** Data to process follows **

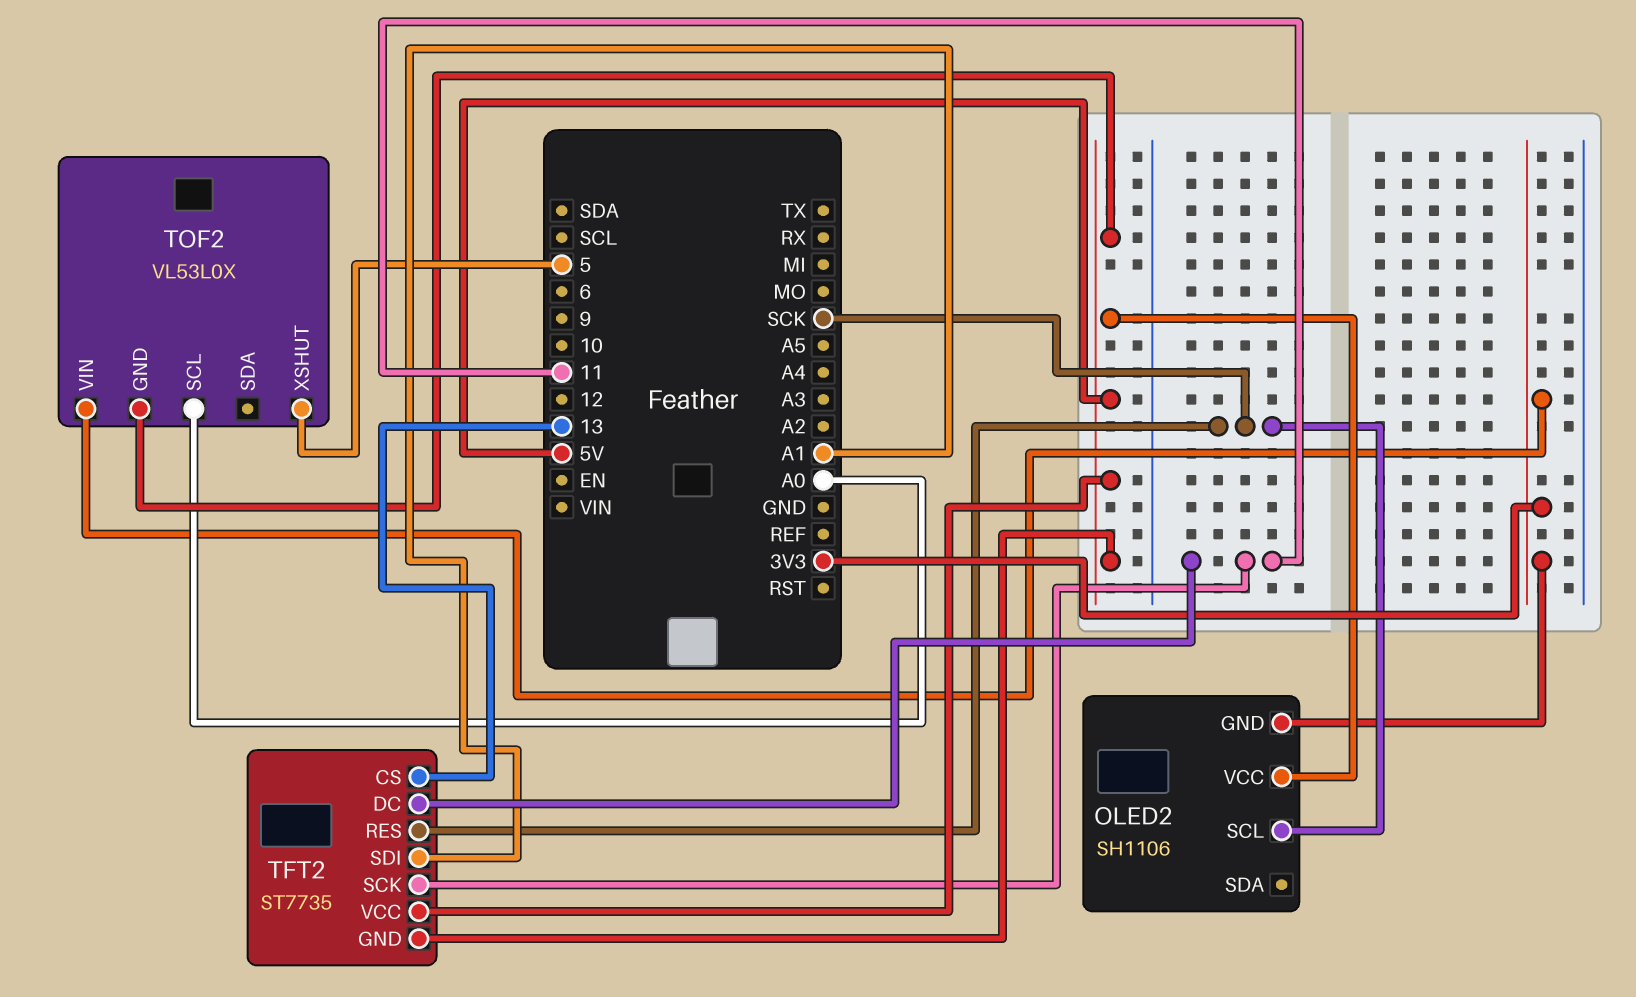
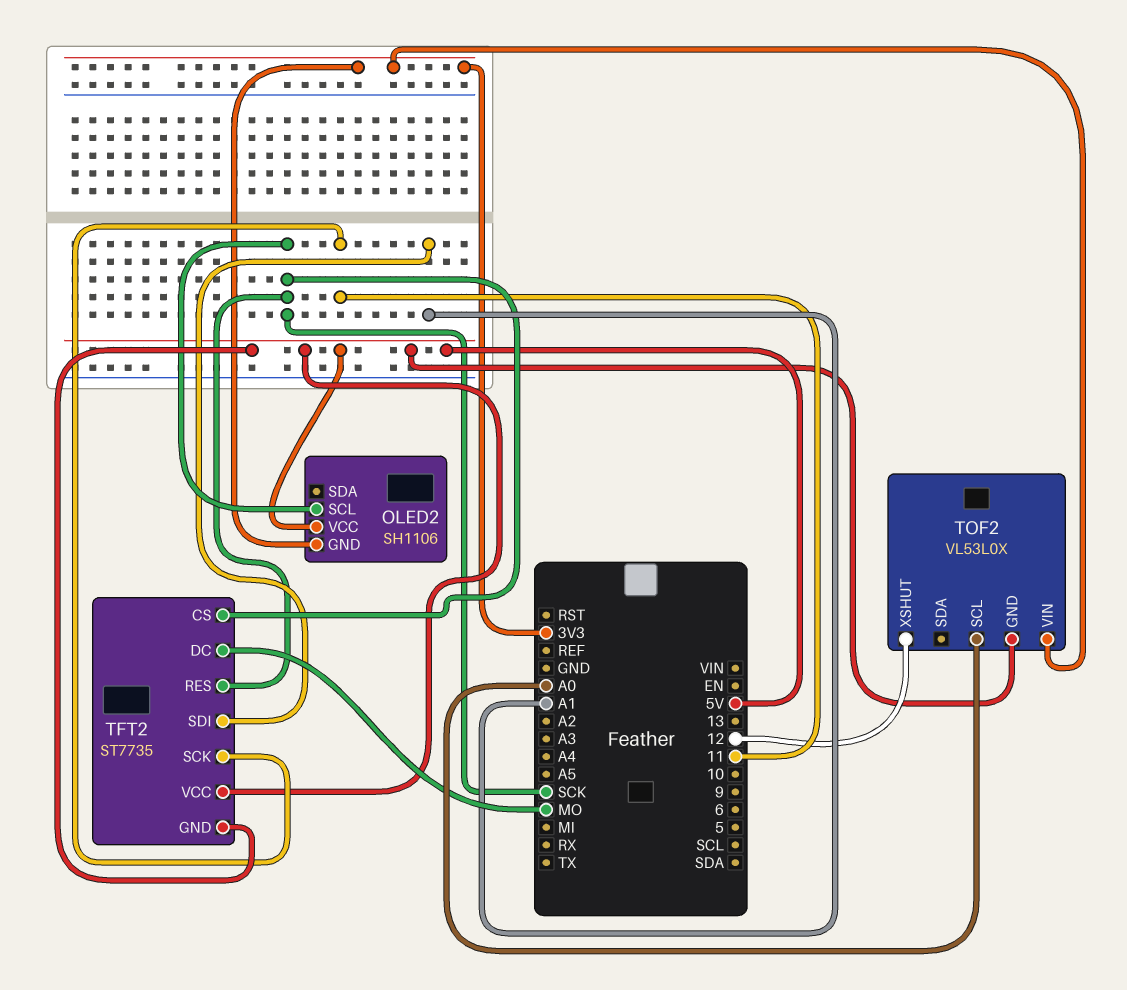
TFT2 pin CS: 13 -> SCK
TFT2 pin DC: 11 -> MO
TOF2 pin XSHUT: 5 -> 12

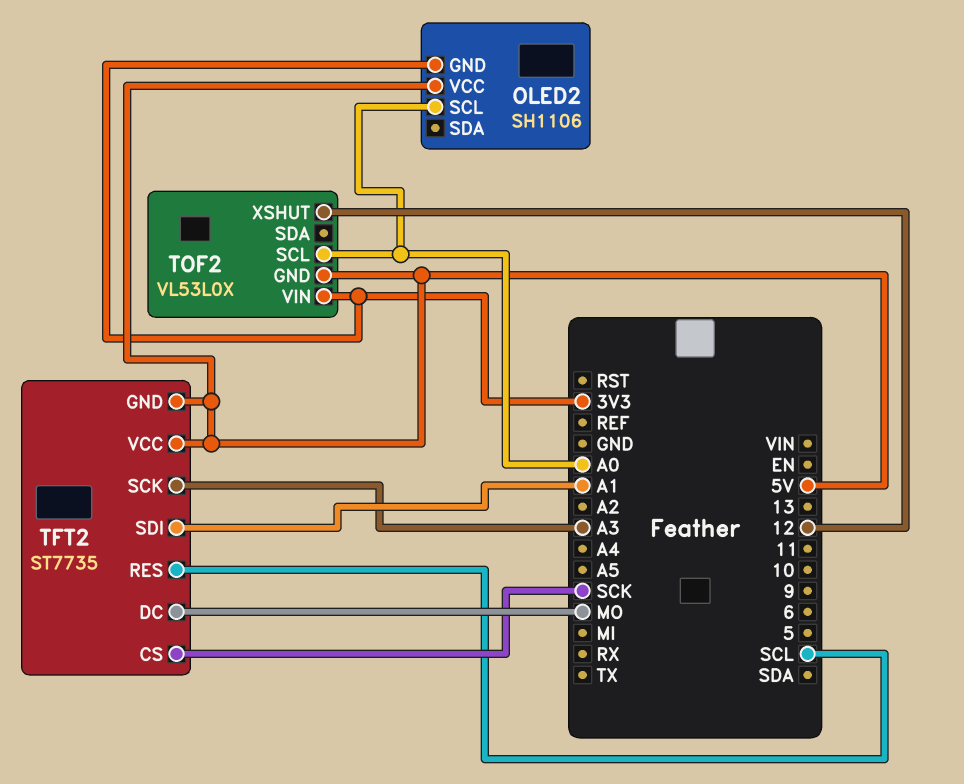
OLED2 pin SCL: SCK -> A0
TFT2 pin RES: SCK -> SCL
TFT2 pin SCK: 11 -> A3

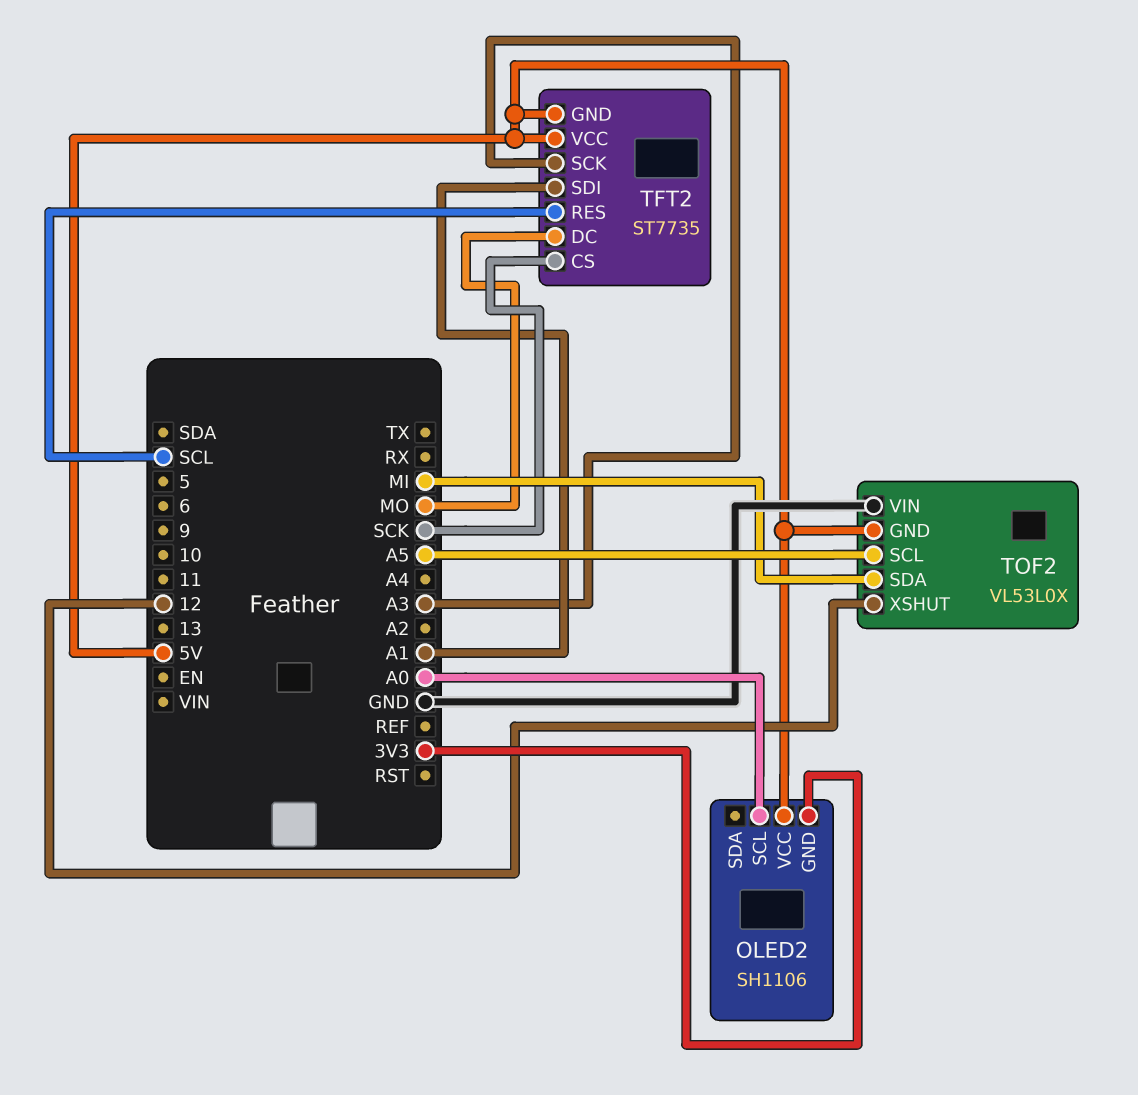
TOF2 pin SCL: A0 -> A5
TOF2 pin SDA: none -> MI
TOF2 pin VIN: 3V3 -> GND

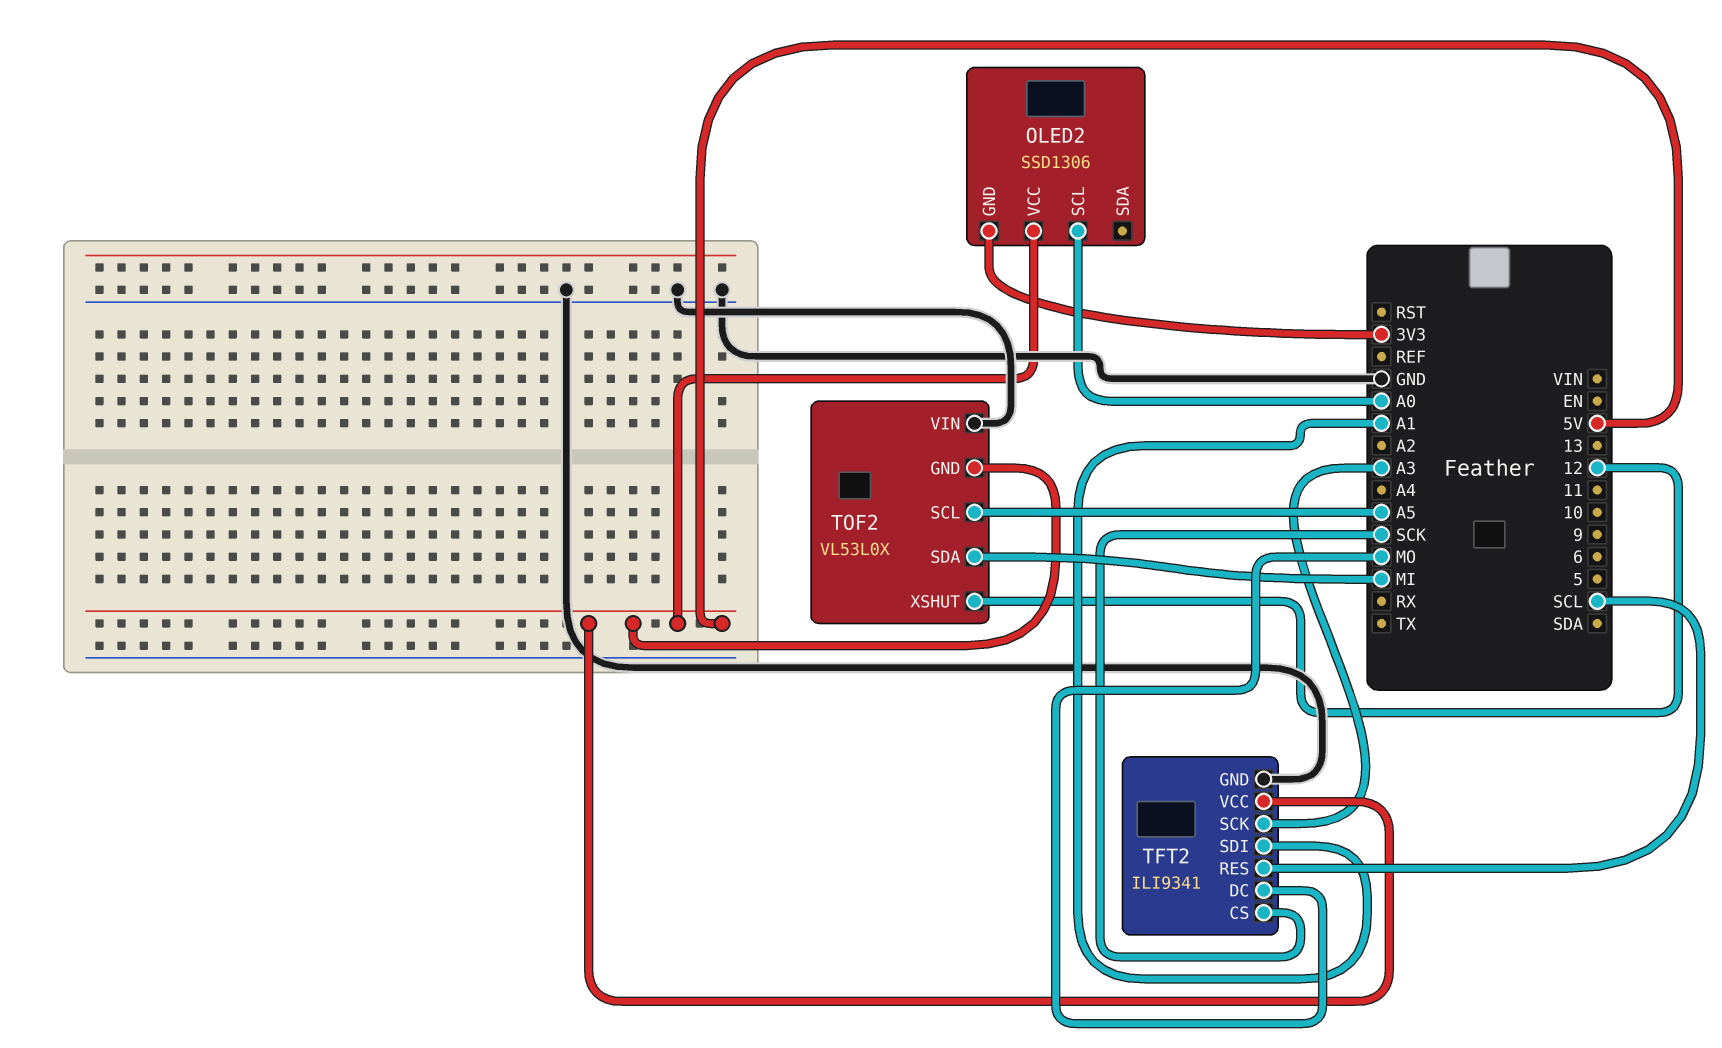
OLED2: SH1106 -> SSD1306
TFT2: ST7735 -> ILI9341
TFT2 pin GND: 5V -> GND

** End of Data to process **

Work to be completed ▸
Repeat all of the entries above exactly. Keep pictures out of it.

Response area ▸
TFT2 pin CS: 13 -> SCK
TFT2 pin DC: 11 -> MO
TOF2 pin XSHUT: 5 -> 12

OLED2 pin SCL: SCK -> A0
TFT2 pin RES: SCK -> SCL
TFT2 pin SCK: 11 -> A3

TOF2 pin SCL: A0 -> A5
TOF2 pin SDA: none -> MI
TOF2 pin VIN: 3V3 -> GND

OLED2: SH1106 -> SSD1306
TFT2: ST7735 -> ILI9341
TFT2 pin GND: 5V -> GND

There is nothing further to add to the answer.